BEGIN Dataset

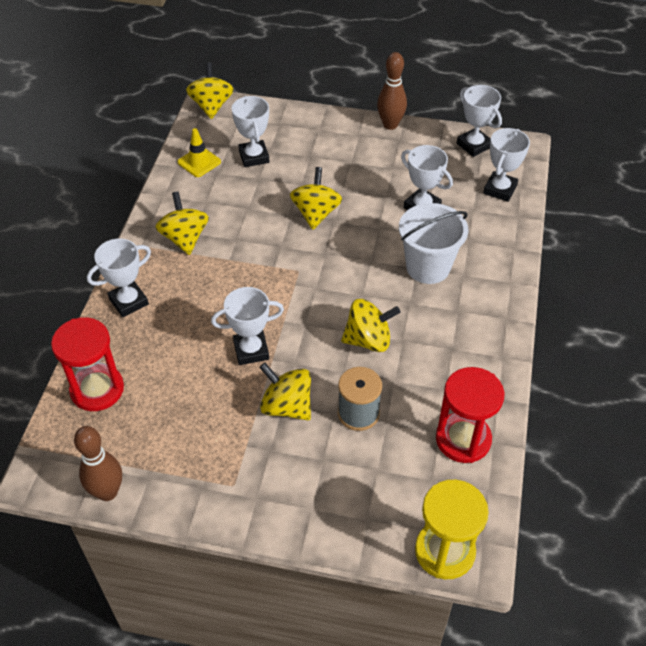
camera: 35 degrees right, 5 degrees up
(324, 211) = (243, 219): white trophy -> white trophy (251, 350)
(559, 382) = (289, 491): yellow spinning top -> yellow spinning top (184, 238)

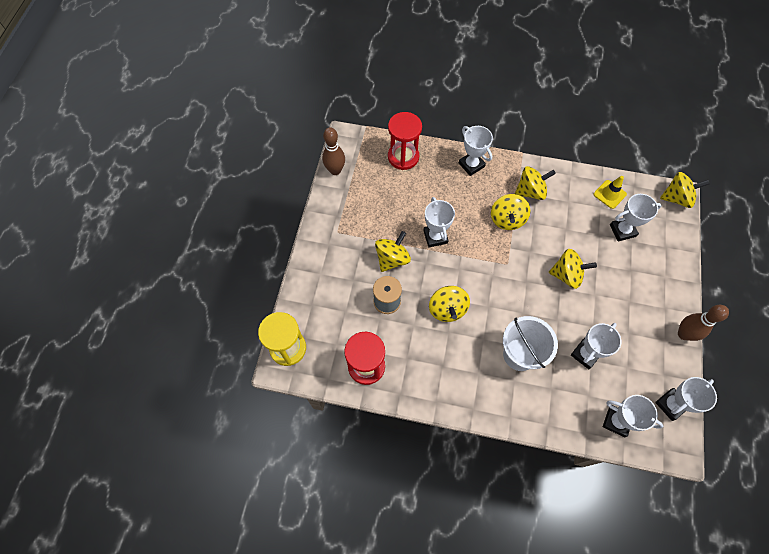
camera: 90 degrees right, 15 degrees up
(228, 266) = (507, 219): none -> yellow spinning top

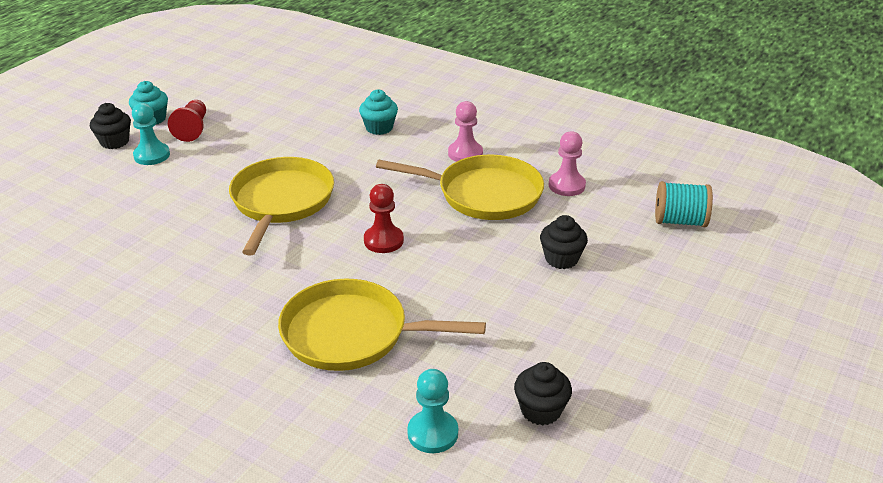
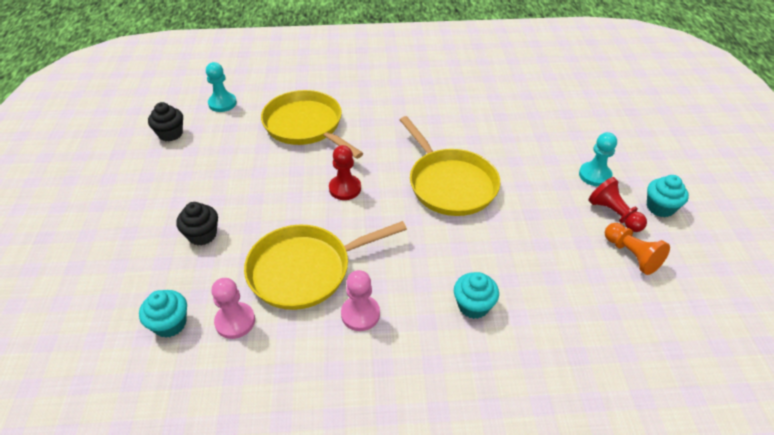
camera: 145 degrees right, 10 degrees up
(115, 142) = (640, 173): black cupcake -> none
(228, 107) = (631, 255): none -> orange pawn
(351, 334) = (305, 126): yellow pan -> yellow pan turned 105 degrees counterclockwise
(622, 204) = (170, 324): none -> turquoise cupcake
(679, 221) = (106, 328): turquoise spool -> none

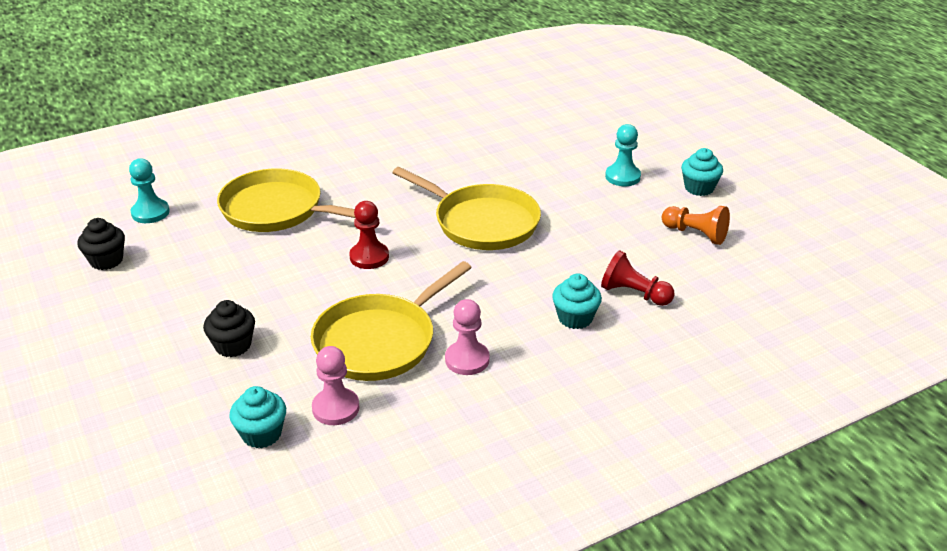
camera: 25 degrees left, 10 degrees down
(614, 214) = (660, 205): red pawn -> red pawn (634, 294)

END Dataset

▶ Your goal:
Copy task for the entries above: every line with the string "degrees".

▶ Exercise solution:
camera: 35 degrees right, 5 degrees up
camera: 90 degrees right, 15 degrees up
camera: 145 degrees right, 10 degrees up
(351, 334) = (305, 126): yellow pan -> yellow pan turned 105 degrees counterclockwise
camera: 25 degrees left, 10 degrees down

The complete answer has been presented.